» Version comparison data
--

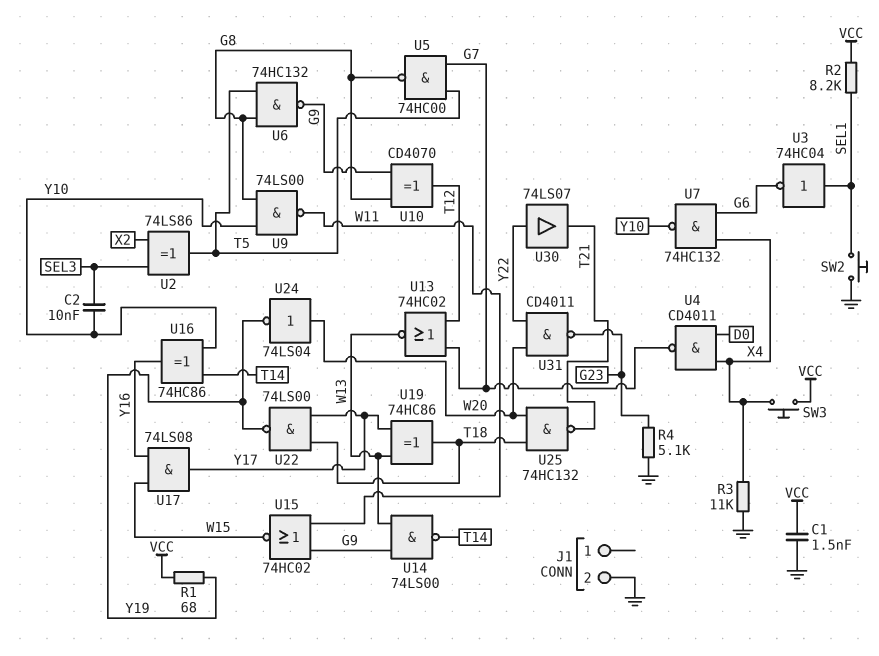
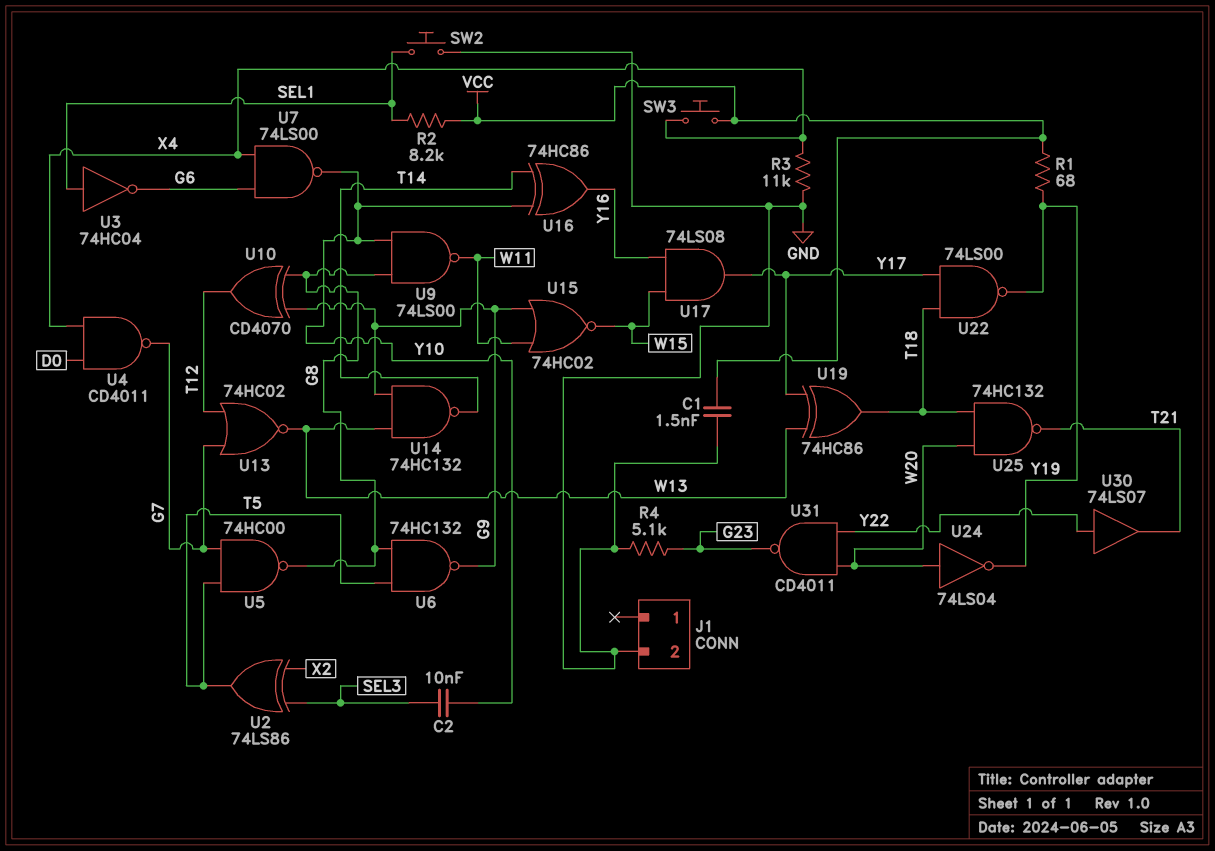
U7: NAND 74HC132 (in G6, in X4, out Y10) -> NAND 74LS00 (in G6, in X4, out Y10)
U14: NAND 74LS00 (in G9, in W13, out T14) -> NAND 74HC132 (in G9, in W13, out T14)

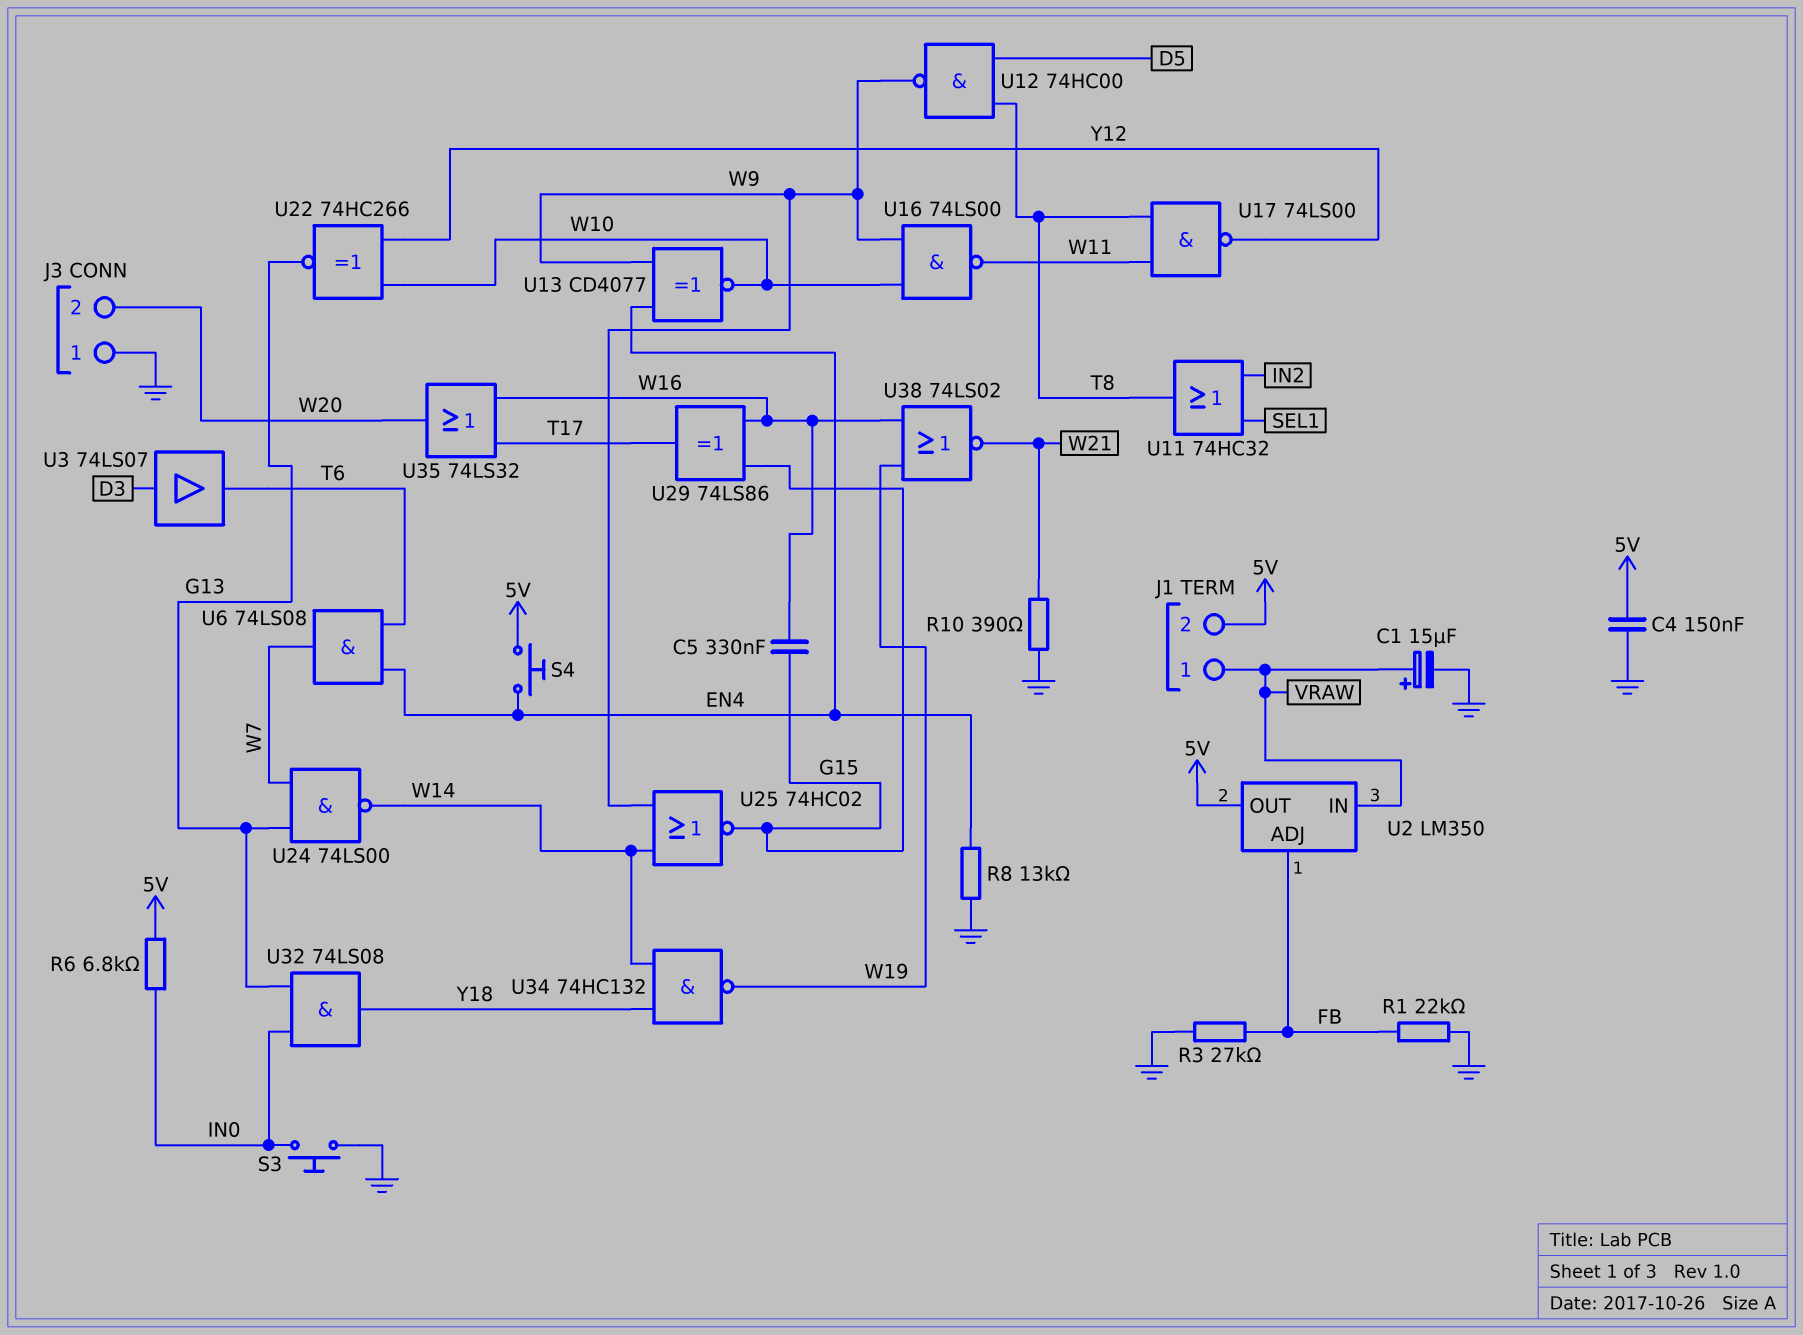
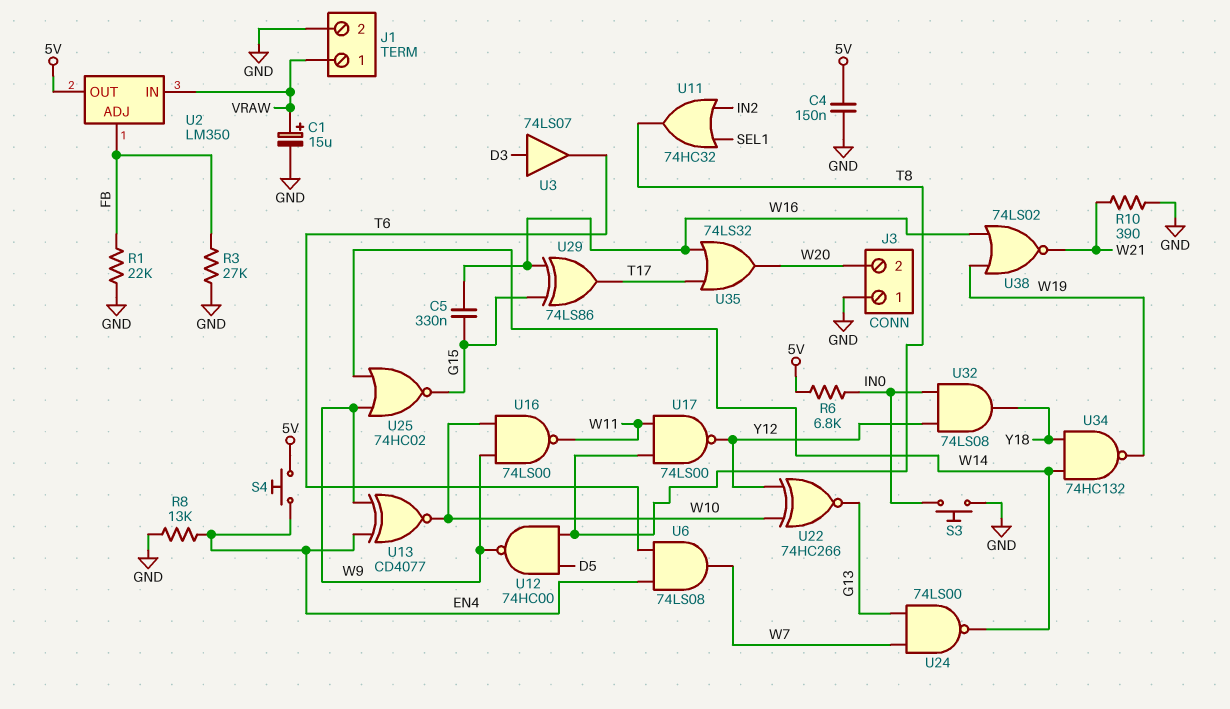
J1 pin 2: 5V -> GND
U32: AND 74LS08 (in G13, in IN0, out Y18) -> AND 74LS08 (in IN0, in Y12, out Y18)

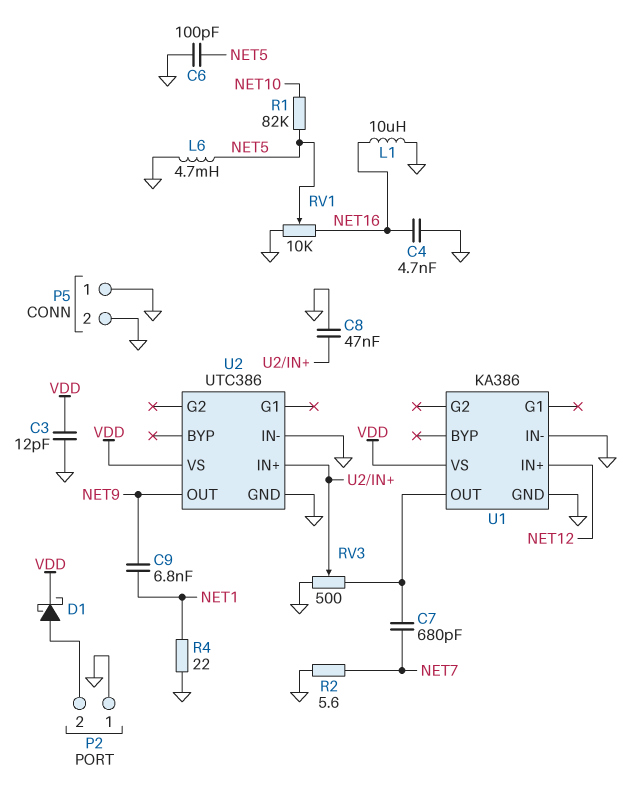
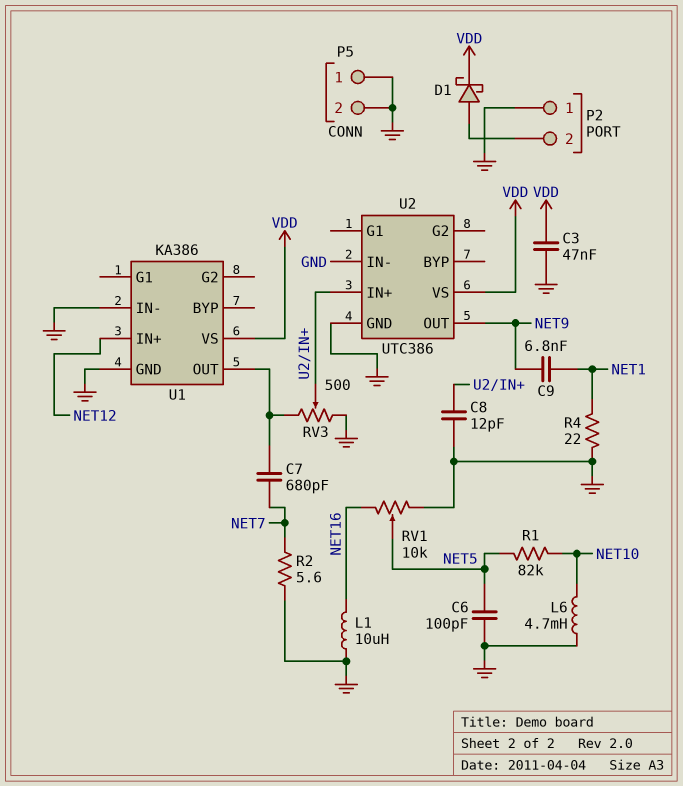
C3: 12pF (GND, VDD) -> 47nF (GND, VDD)
C4: 4.7nF (GND, NET16) -> none
C8: 47nF (GND, U2/IN+) -> 12pF (GND, U2/IN+)
L6: 4.7mH (GND, NET5) -> 4.7mH (GND, NET10)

--

Set down, word for word, every line from the line that holds "C4: 4.7nF (GND, NET16) -> none" to the end of the entries above, including both ends.

» Answer space
C4: 4.7nF (GND, NET16) -> none
C8: 47nF (GND, U2/IN+) -> 12pF (GND, U2/IN+)
L6: 4.7mH (GND, NET5) -> 4.7mH (GND, NET10)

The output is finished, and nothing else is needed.